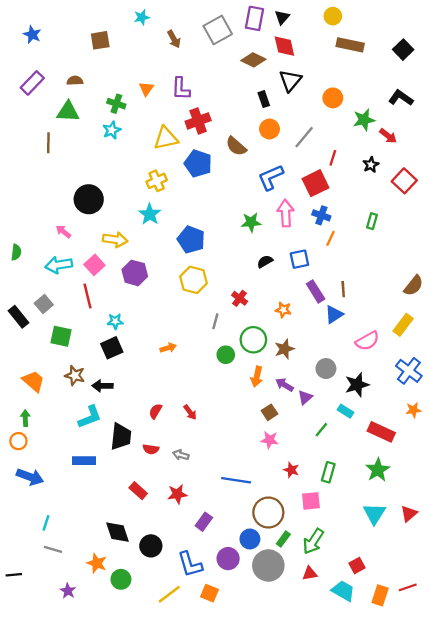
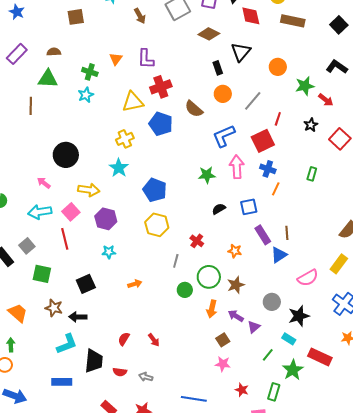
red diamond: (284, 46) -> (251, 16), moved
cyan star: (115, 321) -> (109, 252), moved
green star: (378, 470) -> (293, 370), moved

========================================

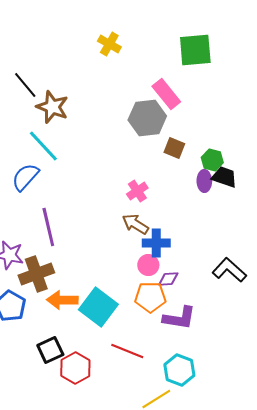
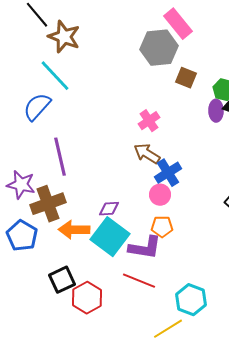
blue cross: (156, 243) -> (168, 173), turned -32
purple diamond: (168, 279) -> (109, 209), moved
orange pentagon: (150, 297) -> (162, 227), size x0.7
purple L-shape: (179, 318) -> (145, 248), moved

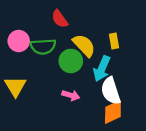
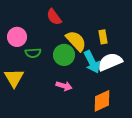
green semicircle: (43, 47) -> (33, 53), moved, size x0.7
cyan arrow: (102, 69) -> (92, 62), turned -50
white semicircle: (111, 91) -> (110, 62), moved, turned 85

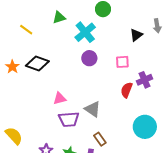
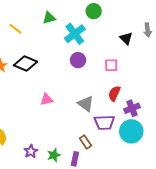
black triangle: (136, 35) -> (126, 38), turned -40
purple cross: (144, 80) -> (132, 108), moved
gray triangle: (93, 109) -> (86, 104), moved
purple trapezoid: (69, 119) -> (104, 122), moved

========================================

- Prompt -
All that is wanted is a faithful reproduction of the line above with "black triangle: (136, 35)", the line with "purple trapezoid: (69, 119)", and every line in between.

- Exercise answer -
black triangle: (136, 35) -> (126, 38), turned -40
purple cross: (144, 80) -> (132, 108), moved
gray triangle: (93, 109) -> (86, 104), moved
purple trapezoid: (69, 119) -> (104, 122), moved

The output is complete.